■ Coordinate-based change listings:
========================

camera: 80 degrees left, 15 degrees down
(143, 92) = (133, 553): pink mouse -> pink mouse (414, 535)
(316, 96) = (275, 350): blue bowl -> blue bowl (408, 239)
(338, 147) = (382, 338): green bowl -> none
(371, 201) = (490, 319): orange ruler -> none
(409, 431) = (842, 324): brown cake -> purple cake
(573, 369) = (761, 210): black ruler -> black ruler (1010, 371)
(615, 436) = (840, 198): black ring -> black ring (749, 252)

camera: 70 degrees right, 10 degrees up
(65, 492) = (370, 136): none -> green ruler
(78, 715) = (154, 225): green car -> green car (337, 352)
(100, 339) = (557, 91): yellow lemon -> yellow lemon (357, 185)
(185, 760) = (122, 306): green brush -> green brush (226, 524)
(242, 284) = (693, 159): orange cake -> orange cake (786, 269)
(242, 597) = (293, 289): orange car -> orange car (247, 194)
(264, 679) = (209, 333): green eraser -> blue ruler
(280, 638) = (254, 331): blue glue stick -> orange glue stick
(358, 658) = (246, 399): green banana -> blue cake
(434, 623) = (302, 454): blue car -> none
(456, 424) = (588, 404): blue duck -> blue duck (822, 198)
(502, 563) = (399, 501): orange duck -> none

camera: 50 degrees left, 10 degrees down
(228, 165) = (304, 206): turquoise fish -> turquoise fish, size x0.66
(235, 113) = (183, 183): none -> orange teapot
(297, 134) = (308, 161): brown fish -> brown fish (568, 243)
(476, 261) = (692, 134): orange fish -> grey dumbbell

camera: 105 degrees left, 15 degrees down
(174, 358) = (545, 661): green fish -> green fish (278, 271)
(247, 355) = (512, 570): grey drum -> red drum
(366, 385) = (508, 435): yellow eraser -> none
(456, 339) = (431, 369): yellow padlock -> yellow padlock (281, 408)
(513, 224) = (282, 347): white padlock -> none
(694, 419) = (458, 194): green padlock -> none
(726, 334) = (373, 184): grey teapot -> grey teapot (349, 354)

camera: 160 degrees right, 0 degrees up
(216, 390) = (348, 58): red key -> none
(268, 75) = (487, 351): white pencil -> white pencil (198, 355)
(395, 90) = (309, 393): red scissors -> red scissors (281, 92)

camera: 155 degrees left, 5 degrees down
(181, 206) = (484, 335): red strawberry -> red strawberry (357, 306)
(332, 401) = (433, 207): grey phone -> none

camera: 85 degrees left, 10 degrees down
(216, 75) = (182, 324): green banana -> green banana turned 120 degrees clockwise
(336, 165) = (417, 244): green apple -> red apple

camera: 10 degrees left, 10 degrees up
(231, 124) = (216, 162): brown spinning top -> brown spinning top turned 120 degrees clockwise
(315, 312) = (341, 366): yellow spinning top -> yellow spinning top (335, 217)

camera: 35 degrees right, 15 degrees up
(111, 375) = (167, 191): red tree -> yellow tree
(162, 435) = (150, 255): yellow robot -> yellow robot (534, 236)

========================

■ EXERCISE REQUIREMENTS: Some lines in the data above hold the string "right". Find and copy each of them.

■ TASK SOLUTION:
camera: 70 degrees right, 10 degrees up
camera: 160 degrees right, 0 degrees up
camera: 35 degrees right, 15 degrees up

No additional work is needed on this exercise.